BEGIN

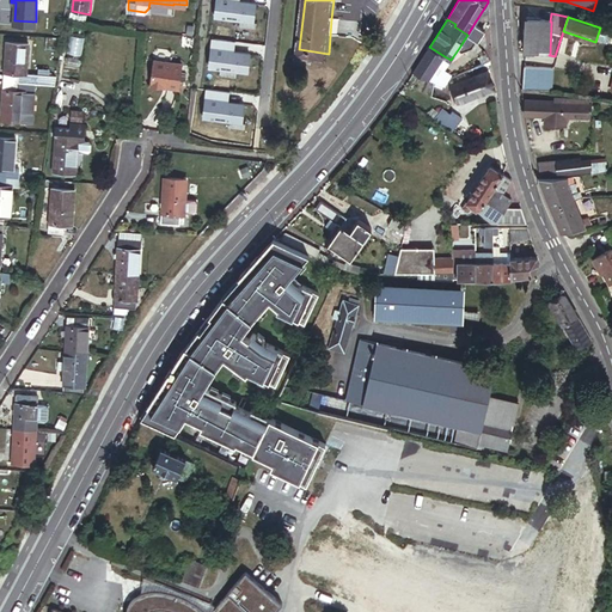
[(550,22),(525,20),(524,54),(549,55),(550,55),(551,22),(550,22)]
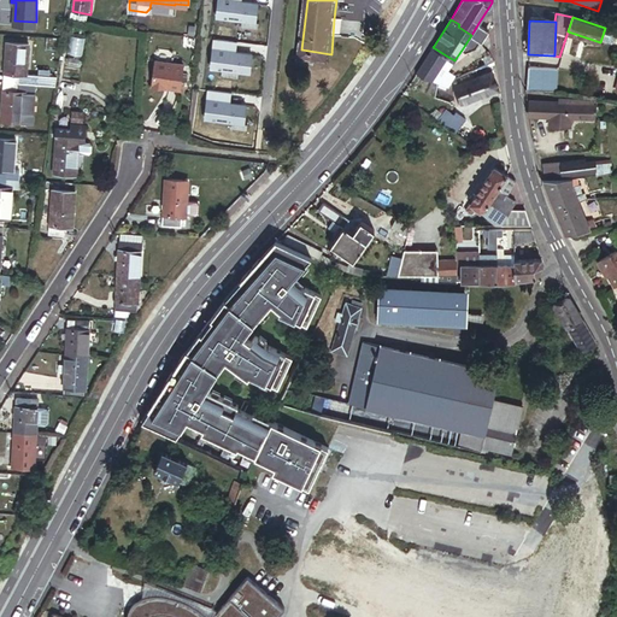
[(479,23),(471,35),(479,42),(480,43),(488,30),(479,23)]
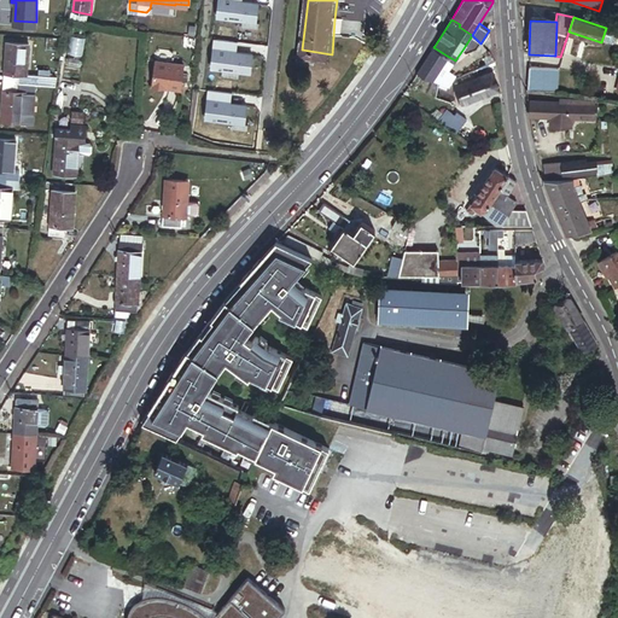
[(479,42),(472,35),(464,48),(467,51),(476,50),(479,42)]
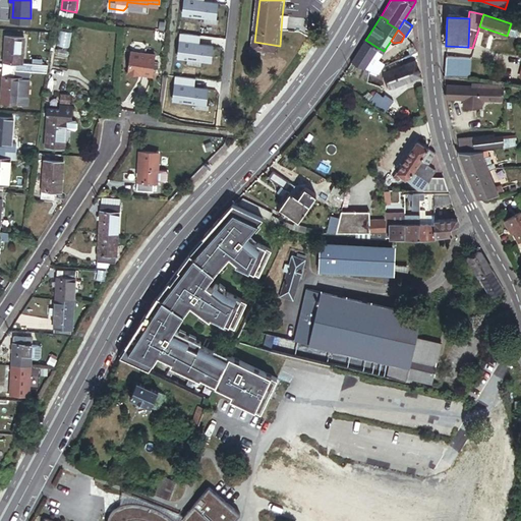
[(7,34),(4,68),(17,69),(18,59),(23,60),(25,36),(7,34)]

END
BEGIN

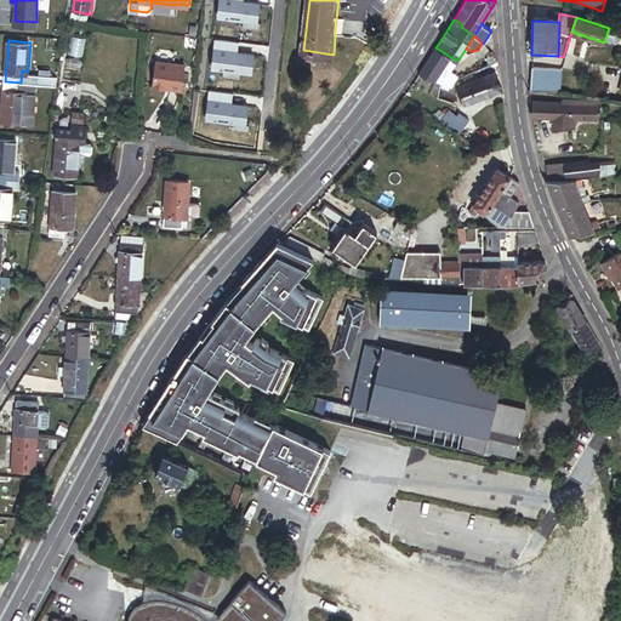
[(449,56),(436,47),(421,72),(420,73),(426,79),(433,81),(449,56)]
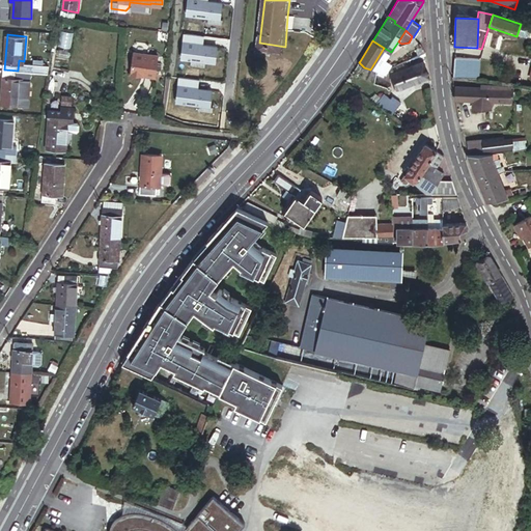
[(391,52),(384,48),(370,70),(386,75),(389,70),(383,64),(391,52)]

END

> [PROBLEM STATEMENT]: Treat the line with "[(550,22),(525,20),(524,54),(549,55),(550,55),(551,22),(550,22)]" as the start and the line with "[(7,34),(4,68),(17,69),(18,59),(23,60),(25,36),(7,34)]" as the end, and return exactly that span of the data above, both ends included, without pictures.

> [WRITTEN SOLUTION]:
[(550,22),(525,20),(524,54),(549,55),(550,55),(551,22),(550,22)]
[(479,23),(471,35),(479,42),(480,43),(488,30),(479,23)]
[(479,42),(472,35),(464,48),(467,51),(476,50),(479,42)]
[(7,34),(4,68),(17,69),(18,59),(23,60),(25,36),(7,34)]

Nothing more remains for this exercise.